++++ RECORDS SHOWN ++++
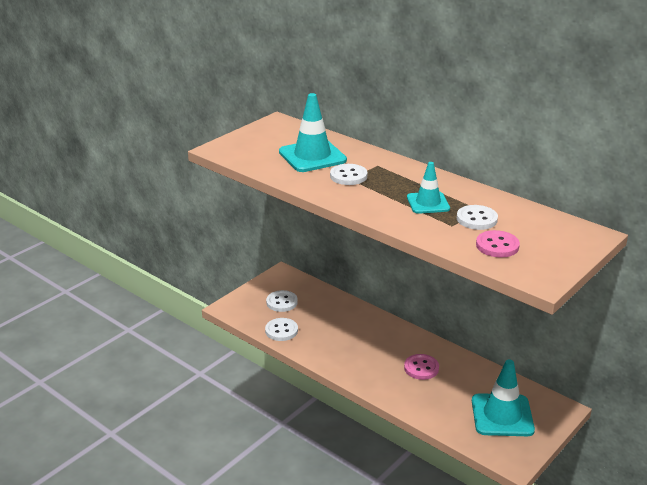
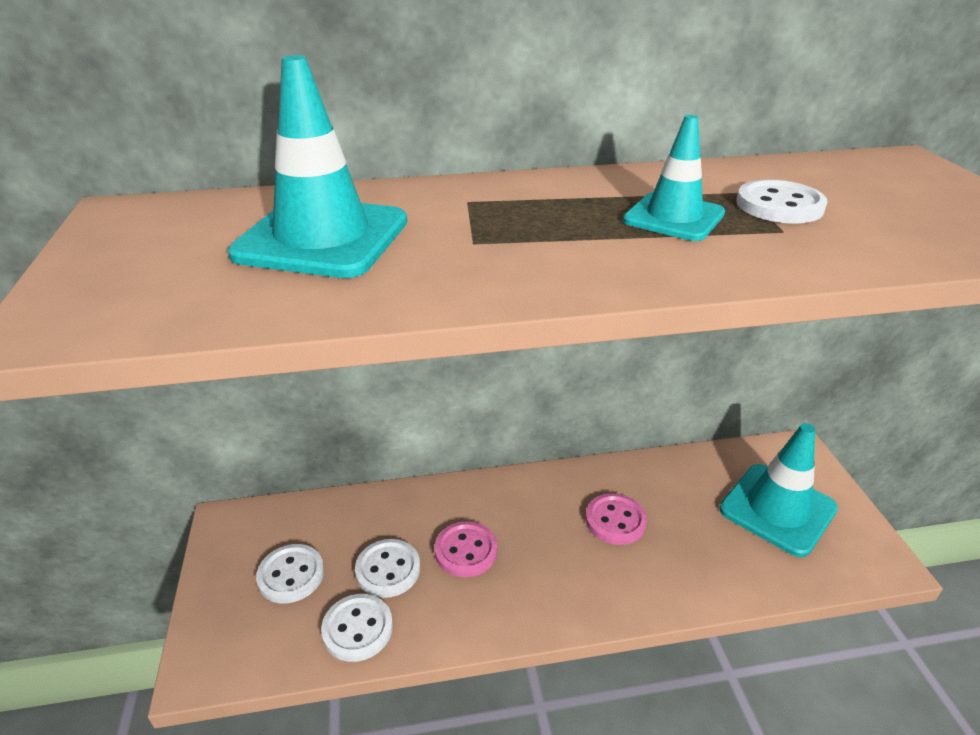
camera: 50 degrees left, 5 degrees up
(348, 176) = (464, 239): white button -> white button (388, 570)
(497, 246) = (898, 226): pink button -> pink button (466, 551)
++++
++++ RECORDS SHOWN ++++
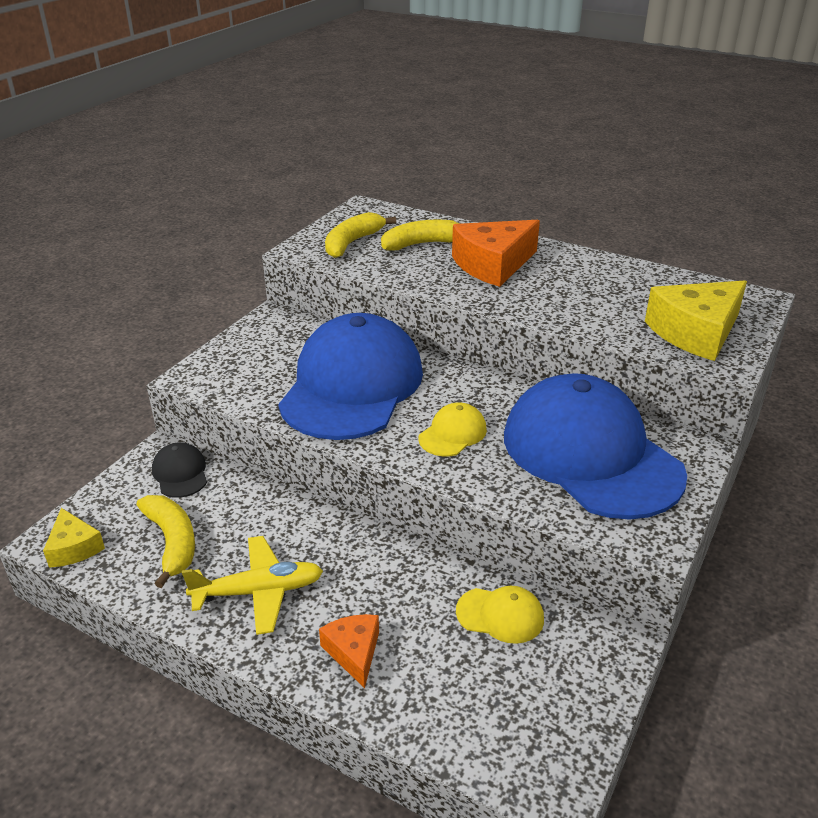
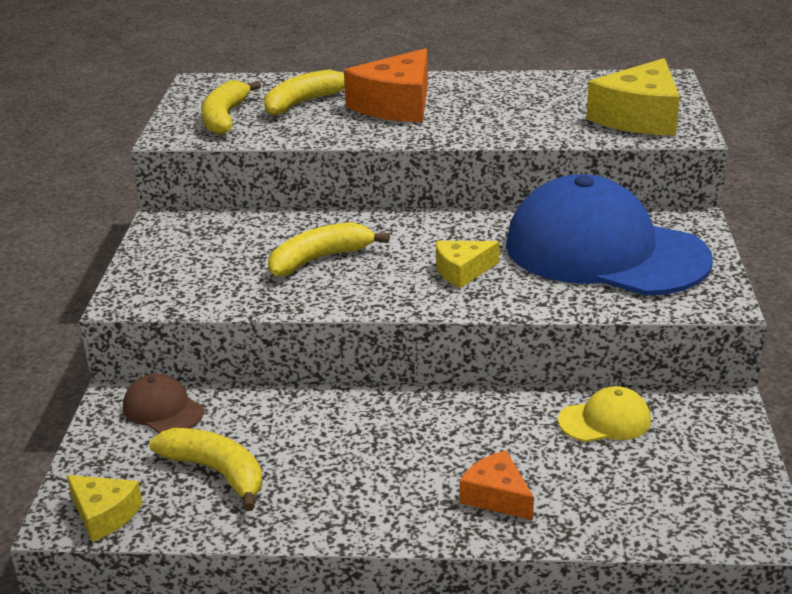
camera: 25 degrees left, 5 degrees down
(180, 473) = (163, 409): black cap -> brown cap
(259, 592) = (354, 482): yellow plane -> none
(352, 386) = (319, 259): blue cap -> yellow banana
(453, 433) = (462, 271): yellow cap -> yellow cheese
++++
**PROBLEM TO WORK ON**
An exact copy of the lines above between the line holding "(352, 386) = (319, 259): blue" and the line holding "(453, 433) = (462, 271): yellow", inclusive, is the whole answer.

**PROBLEM SOLUTION**
(352, 386) = (319, 259): blue cap -> yellow banana
(453, 433) = (462, 271): yellow cap -> yellow cheese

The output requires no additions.